[EXERCISE INPUT Boundary: Start]
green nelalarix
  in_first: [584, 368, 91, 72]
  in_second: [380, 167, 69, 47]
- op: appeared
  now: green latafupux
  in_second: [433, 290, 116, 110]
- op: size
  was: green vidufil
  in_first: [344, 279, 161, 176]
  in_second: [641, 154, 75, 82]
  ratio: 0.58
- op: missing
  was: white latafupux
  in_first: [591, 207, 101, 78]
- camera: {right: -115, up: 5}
[EXERCISE INPUT Boundary: End]
[EXERCISE INPUT Boundary: Start]
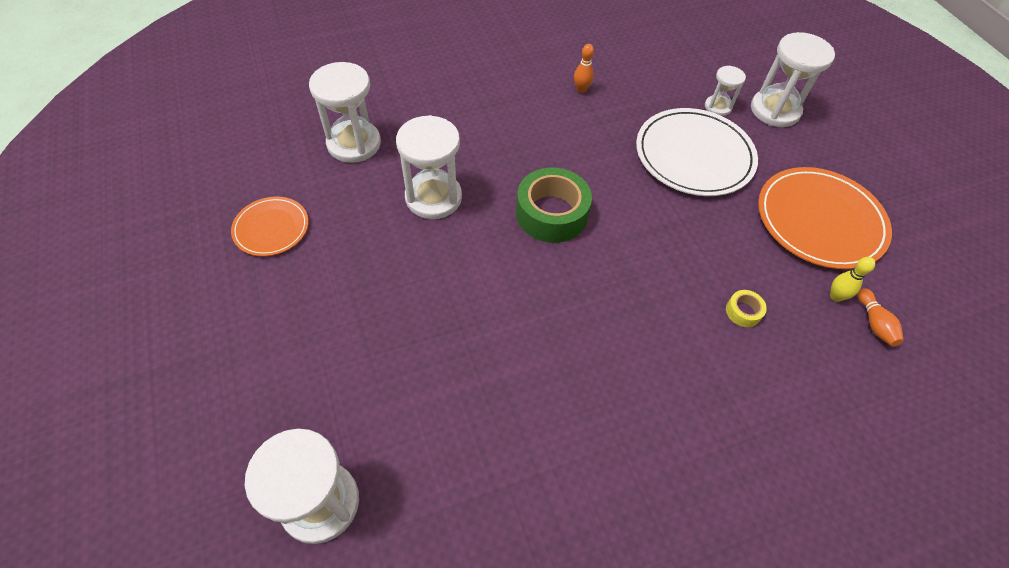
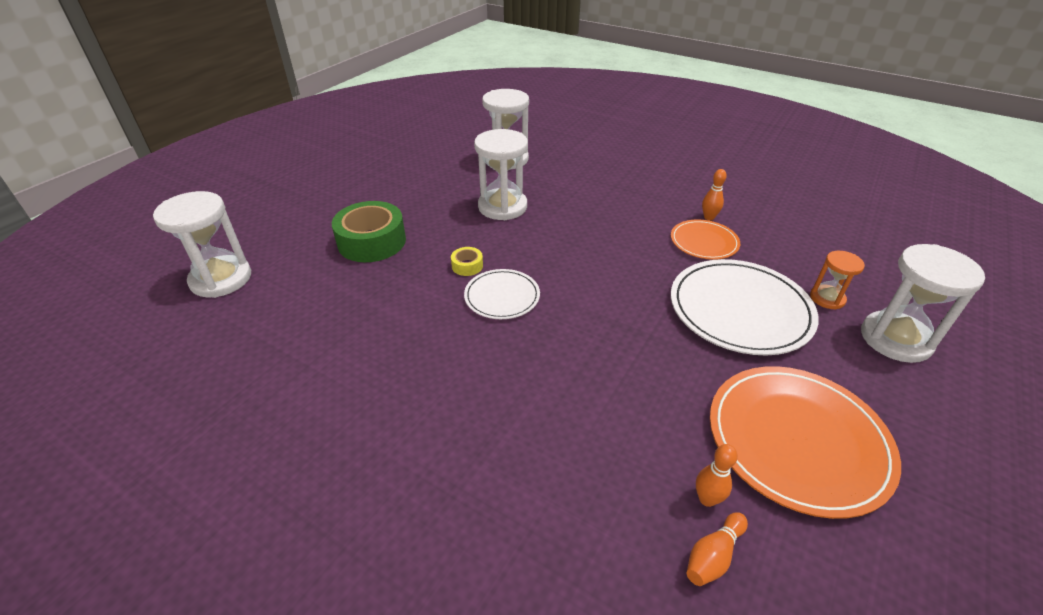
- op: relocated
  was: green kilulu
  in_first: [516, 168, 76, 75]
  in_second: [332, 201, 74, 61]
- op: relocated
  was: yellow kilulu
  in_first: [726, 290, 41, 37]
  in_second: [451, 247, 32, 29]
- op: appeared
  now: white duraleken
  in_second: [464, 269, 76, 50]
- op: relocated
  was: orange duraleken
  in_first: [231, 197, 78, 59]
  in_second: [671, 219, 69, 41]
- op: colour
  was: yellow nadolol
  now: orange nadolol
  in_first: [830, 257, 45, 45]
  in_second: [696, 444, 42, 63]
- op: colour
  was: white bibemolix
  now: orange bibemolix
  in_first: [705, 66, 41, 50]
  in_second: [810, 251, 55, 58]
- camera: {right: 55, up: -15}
[EXERCISE INPUT Boundary: End]
ASSIGNMENT: What lines above contain the word "camera"? Return each such line.

ANSWER SECTION:
- camera: {right: -115, up: 5}
- camera: {right: 55, up: -15}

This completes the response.